BEGIN
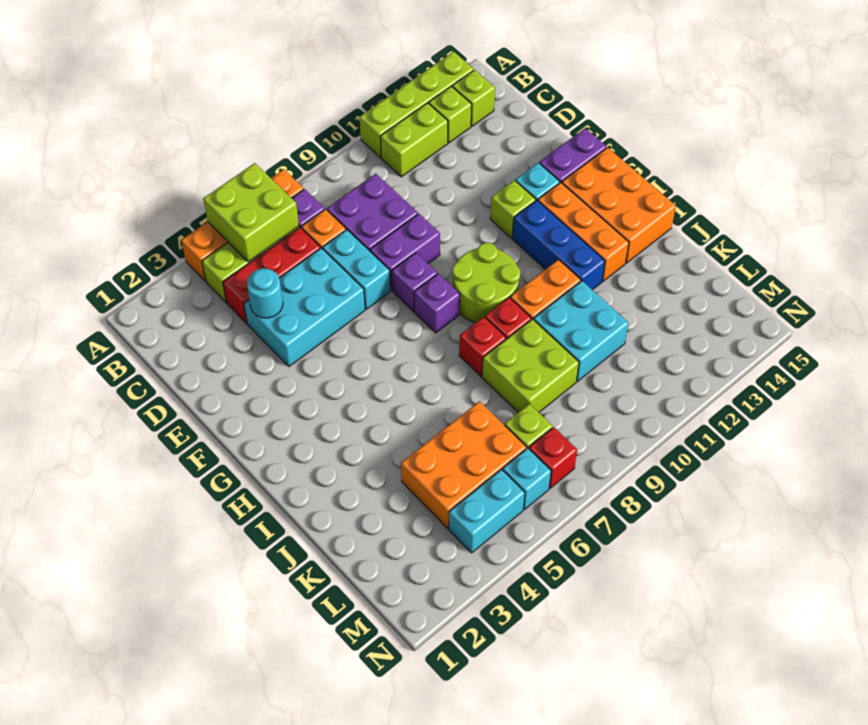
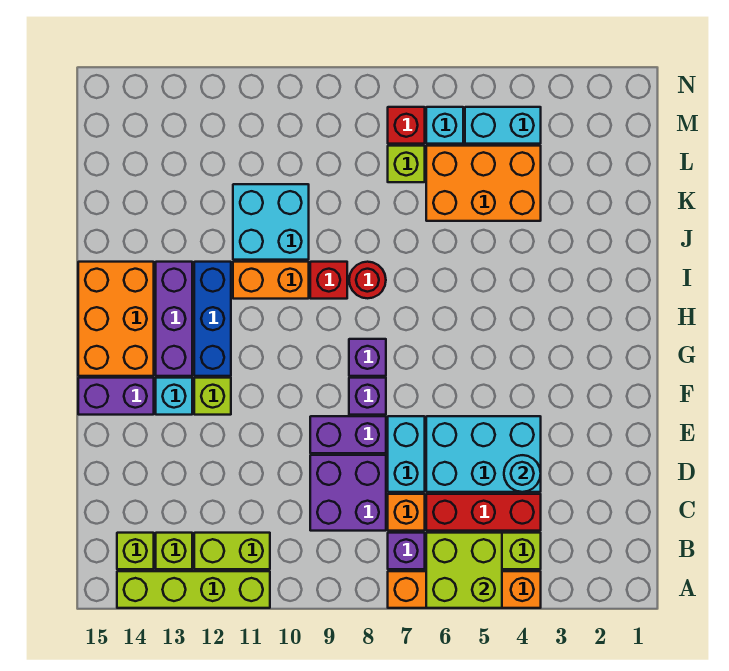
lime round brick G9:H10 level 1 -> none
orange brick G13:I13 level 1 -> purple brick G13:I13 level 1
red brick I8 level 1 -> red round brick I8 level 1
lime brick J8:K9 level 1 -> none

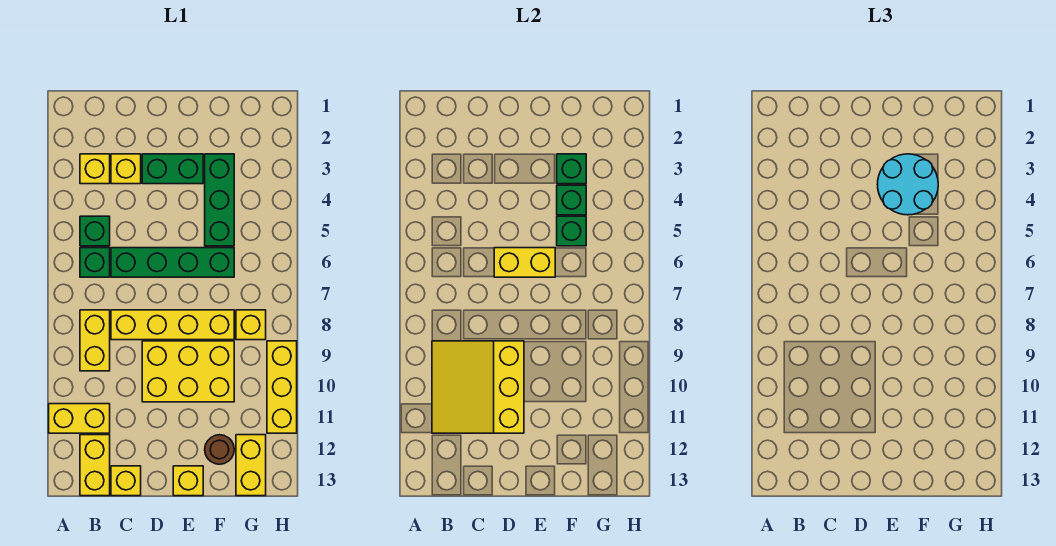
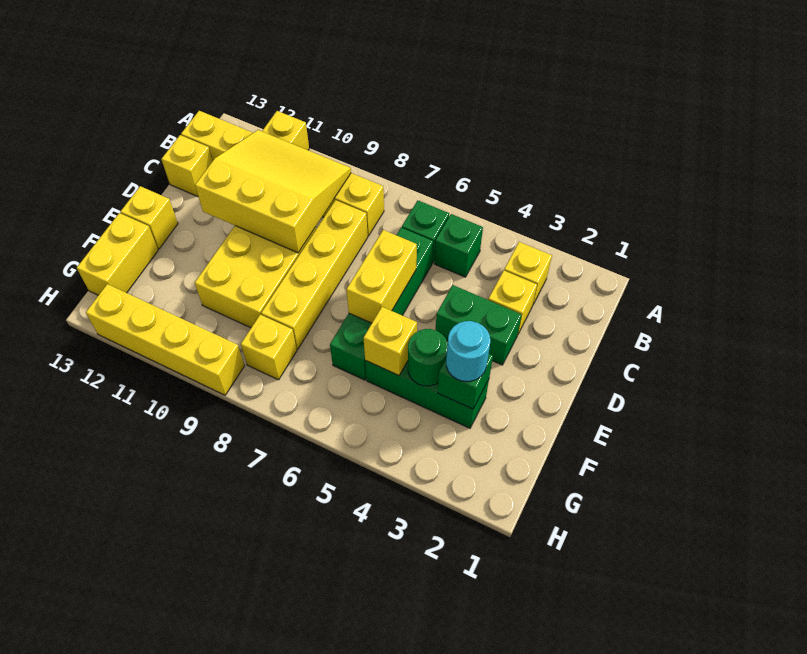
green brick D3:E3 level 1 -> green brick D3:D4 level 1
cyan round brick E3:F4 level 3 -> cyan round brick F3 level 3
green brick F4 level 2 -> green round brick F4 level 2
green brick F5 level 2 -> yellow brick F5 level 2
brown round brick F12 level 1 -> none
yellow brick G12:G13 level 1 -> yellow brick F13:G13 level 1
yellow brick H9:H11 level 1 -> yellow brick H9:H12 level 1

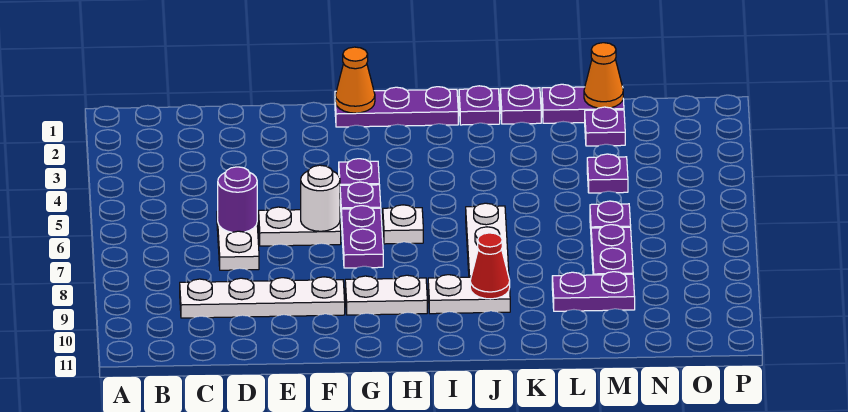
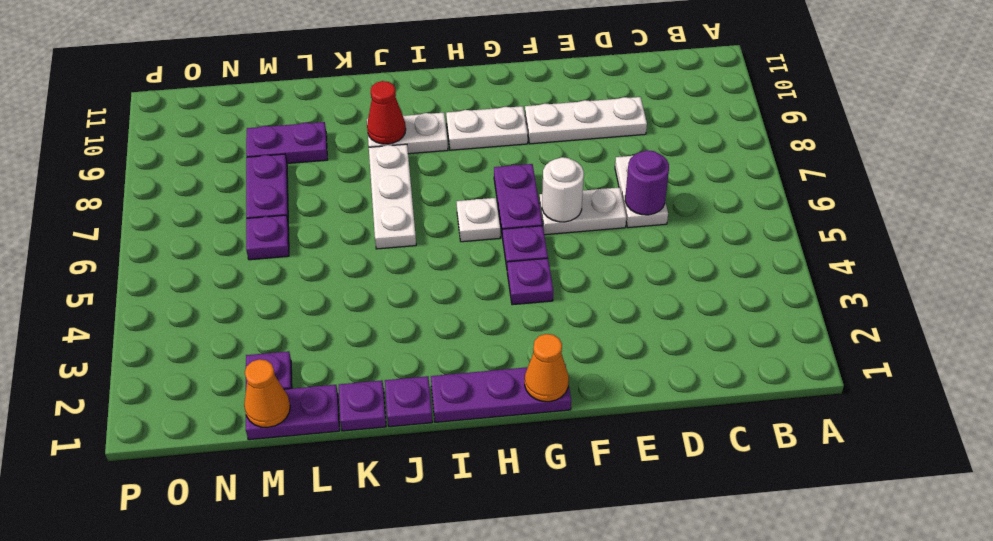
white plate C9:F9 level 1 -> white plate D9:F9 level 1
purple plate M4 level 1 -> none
END
**Instructions for the task**
Strip the images and reproduce the remaining records precisely.

**Result of the task**
lime round brick G9:H10 level 1 -> none
orange brick G13:I13 level 1 -> purple brick G13:I13 level 1
red brick I8 level 1 -> red round brick I8 level 1
lime brick J8:K9 level 1 -> none

green brick D3:E3 level 1 -> green brick D3:D4 level 1
cyan round brick E3:F4 level 3 -> cyan round brick F3 level 3
green brick F4 level 2 -> green round brick F4 level 2
green brick F5 level 2 -> yellow brick F5 level 2
brown round brick F12 level 1 -> none
yellow brick G12:G13 level 1 -> yellow brick F13:G13 level 1
yellow brick H9:H11 level 1 -> yellow brick H9:H12 level 1

white plate C9:F9 level 1 -> white plate D9:F9 level 1
purple plate M4 level 1 -> none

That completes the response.